-- Material provided --
• • • • •

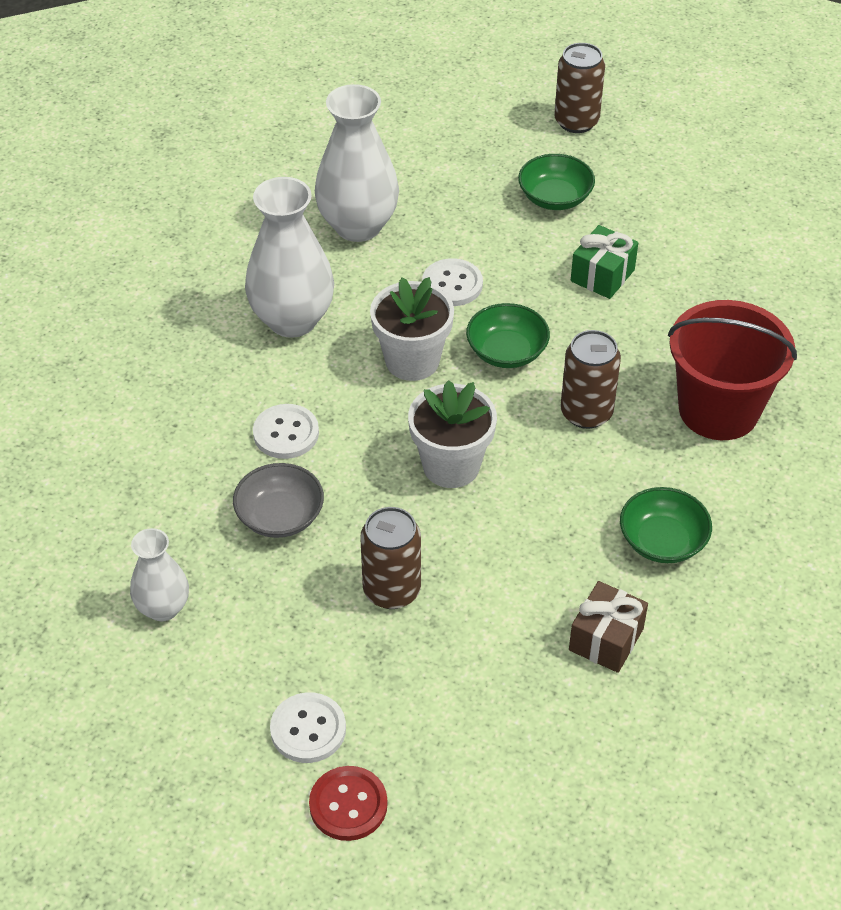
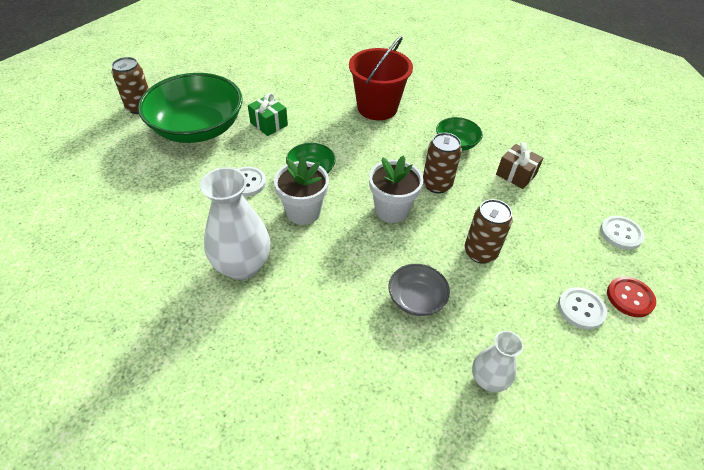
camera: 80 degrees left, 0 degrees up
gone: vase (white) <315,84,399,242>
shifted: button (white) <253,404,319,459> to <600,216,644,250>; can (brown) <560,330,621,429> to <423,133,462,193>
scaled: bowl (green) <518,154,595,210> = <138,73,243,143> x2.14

• • • • •

-- Work item --
Please copy out the whole listing exactly, minus its pictures.

-- Exercise result --
camera: 80 degrees left, 0 degrees up
gone: vase (white) <315,84,399,242>
shifted: button (white) <253,404,319,459> to <600,216,644,250>; can (brown) <560,330,621,429> to <423,133,462,193>
scaled: bowl (green) <518,154,595,210> = <138,73,243,143> x2.14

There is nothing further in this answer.